Transcribe each record exactly; skip any picture.

Scene comparison data
*** Block opens ***

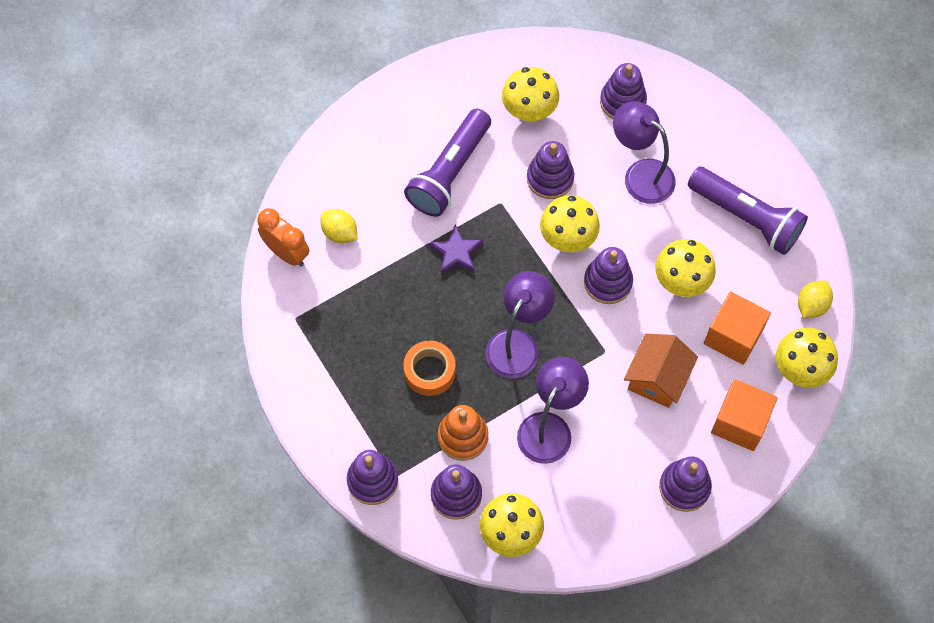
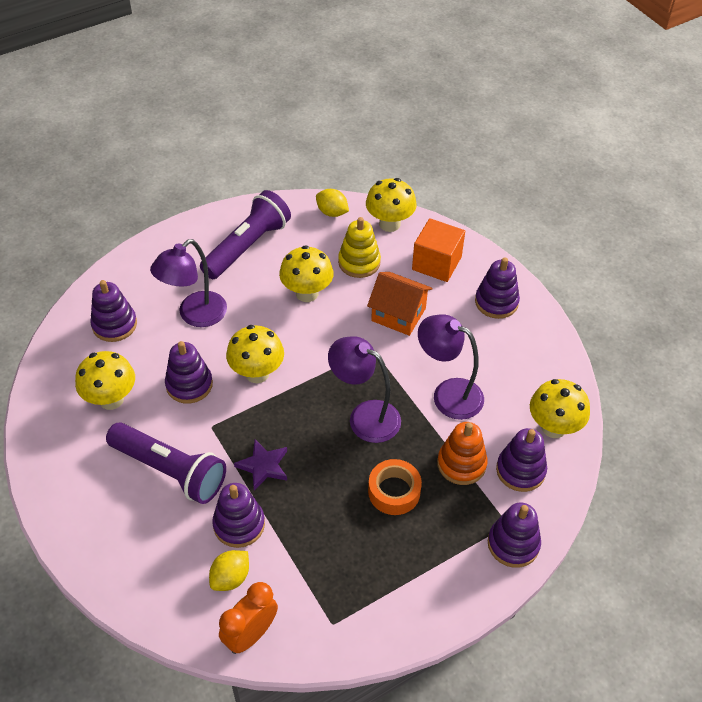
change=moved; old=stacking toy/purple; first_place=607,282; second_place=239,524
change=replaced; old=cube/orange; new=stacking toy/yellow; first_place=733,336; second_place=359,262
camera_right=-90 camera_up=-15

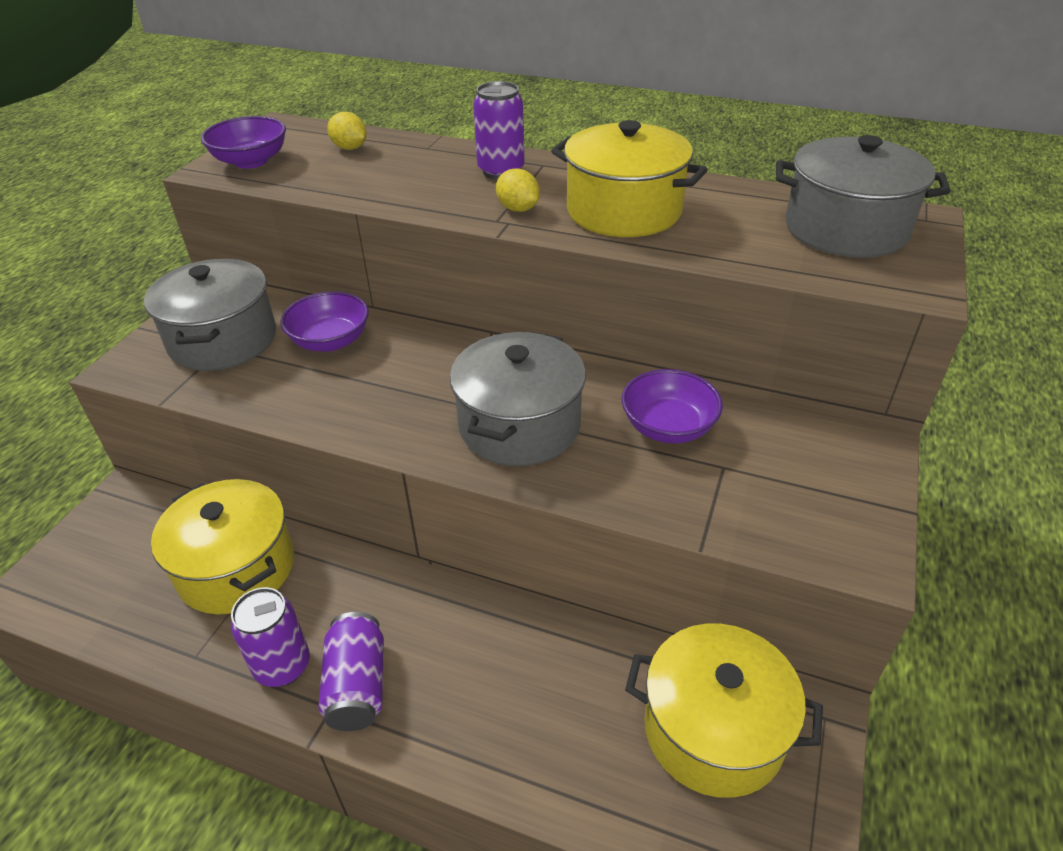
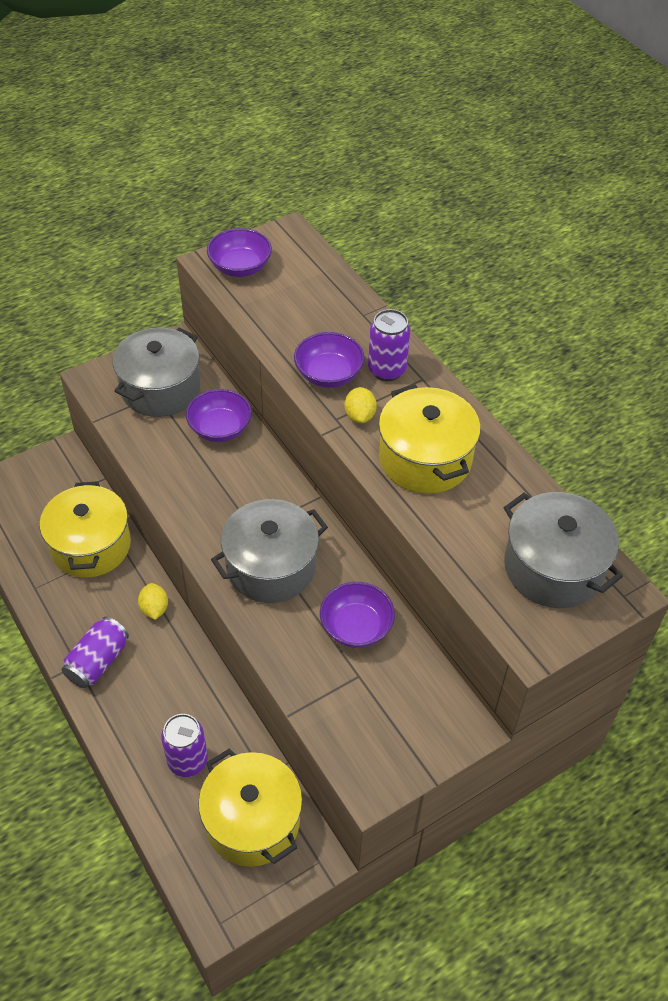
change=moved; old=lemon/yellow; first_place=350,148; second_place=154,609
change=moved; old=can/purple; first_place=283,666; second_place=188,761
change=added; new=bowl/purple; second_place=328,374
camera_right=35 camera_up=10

*** Block closes ***

### Answer space
change=moved; old=stacking toy/purple; first_place=607,282; second_place=239,524
change=replaced; old=cube/orange; new=stacking toy/yellow; first_place=733,336; second_place=359,262
camera_right=-90 camera_up=-15

change=moved; old=lemon/yellow; first_place=350,148; second_place=154,609
change=moved; old=can/purple; first_place=283,666; second_place=188,761
change=added; new=bowl/purple; second_place=328,374
camera_right=35 camera_up=10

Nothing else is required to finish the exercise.